**Activity**
Under this line are the records; write out word for word the part that begins at the line containing "(430, 274) = (416, 242): grey" and ends at the line containing "(933, 342) = (171, 481): orange", and no more.

**Raw data**

_____

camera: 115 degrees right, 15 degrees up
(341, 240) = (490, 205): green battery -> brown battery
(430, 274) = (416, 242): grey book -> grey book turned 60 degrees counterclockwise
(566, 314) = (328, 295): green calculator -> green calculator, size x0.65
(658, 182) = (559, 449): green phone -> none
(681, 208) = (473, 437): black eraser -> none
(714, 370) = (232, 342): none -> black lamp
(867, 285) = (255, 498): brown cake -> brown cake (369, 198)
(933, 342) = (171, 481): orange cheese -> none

_____

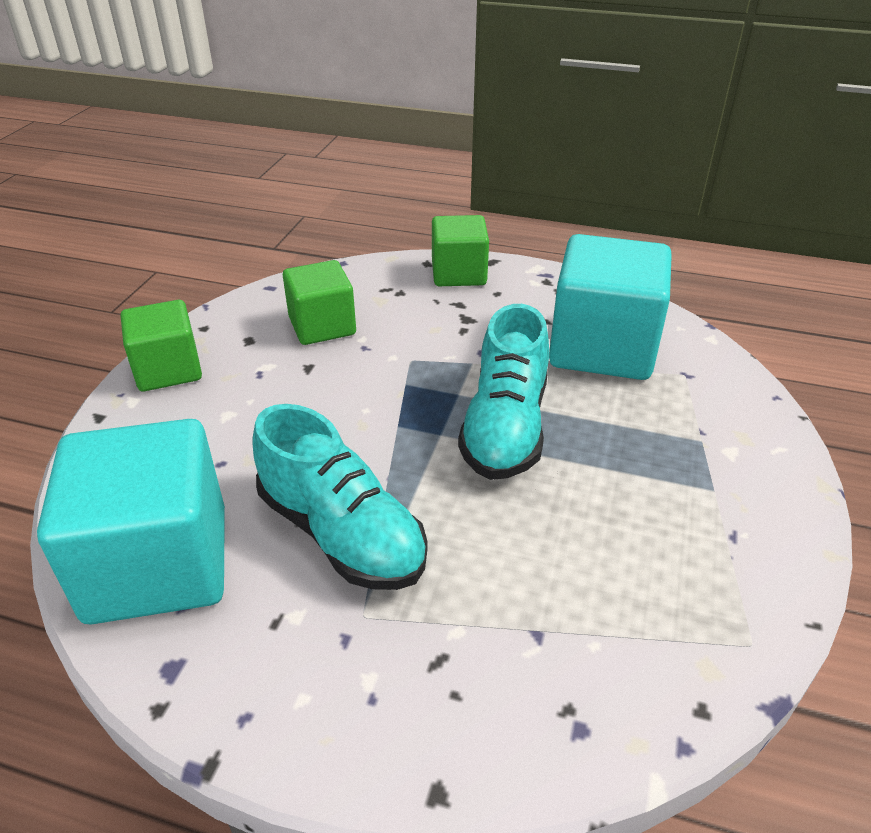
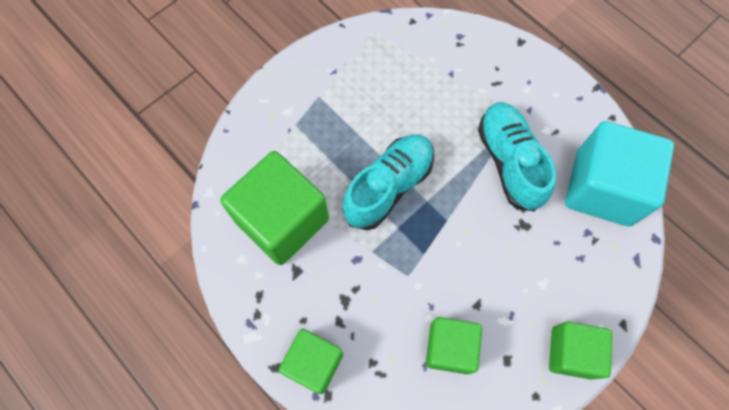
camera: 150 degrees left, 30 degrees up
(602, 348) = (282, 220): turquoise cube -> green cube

_____

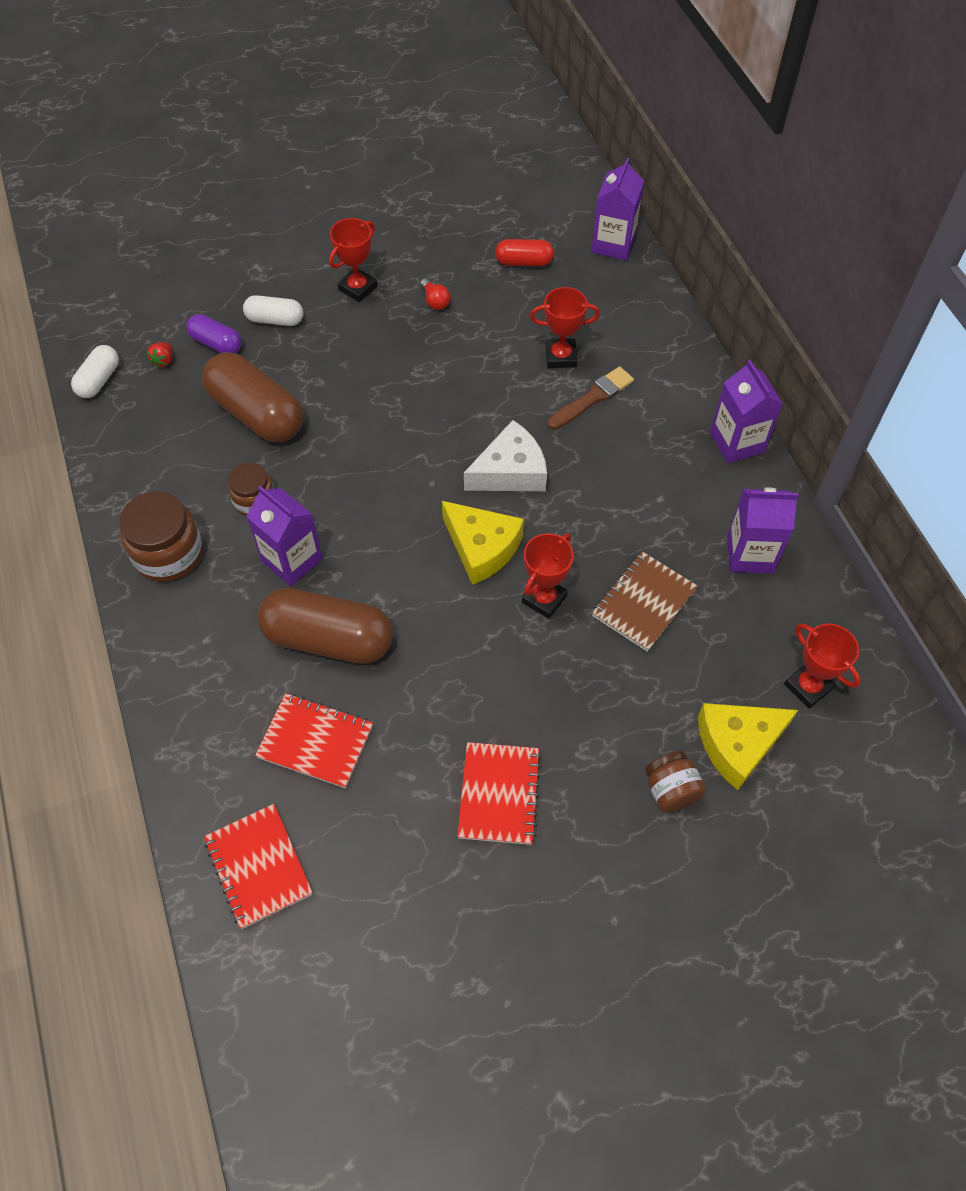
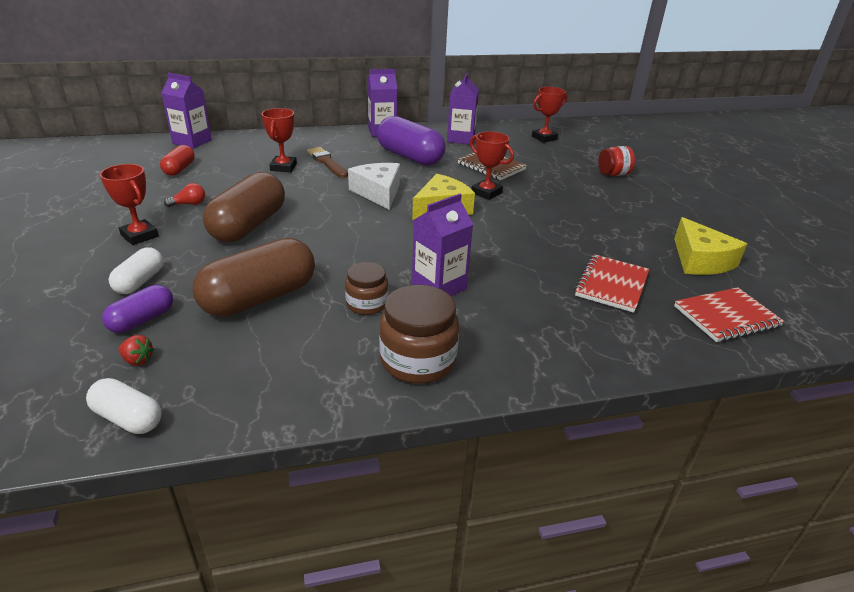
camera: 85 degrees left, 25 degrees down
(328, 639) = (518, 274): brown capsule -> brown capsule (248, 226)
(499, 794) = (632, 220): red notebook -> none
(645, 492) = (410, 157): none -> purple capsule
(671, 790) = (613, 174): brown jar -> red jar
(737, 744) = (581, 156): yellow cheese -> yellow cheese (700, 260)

_____

**Written reply**
(430, 274) = (416, 242): grey book -> grey book turned 60 degrees counterclockwise
(566, 314) = (328, 295): green calculator -> green calculator, size x0.65
(658, 182) = (559, 449): green phone -> none
(681, 208) = (473, 437): black eraser -> none
(714, 370) = (232, 342): none -> black lamp
(867, 285) = (255, 498): brown cake -> brown cake (369, 198)
(933, 342) = (171, 481): orange cheese -> none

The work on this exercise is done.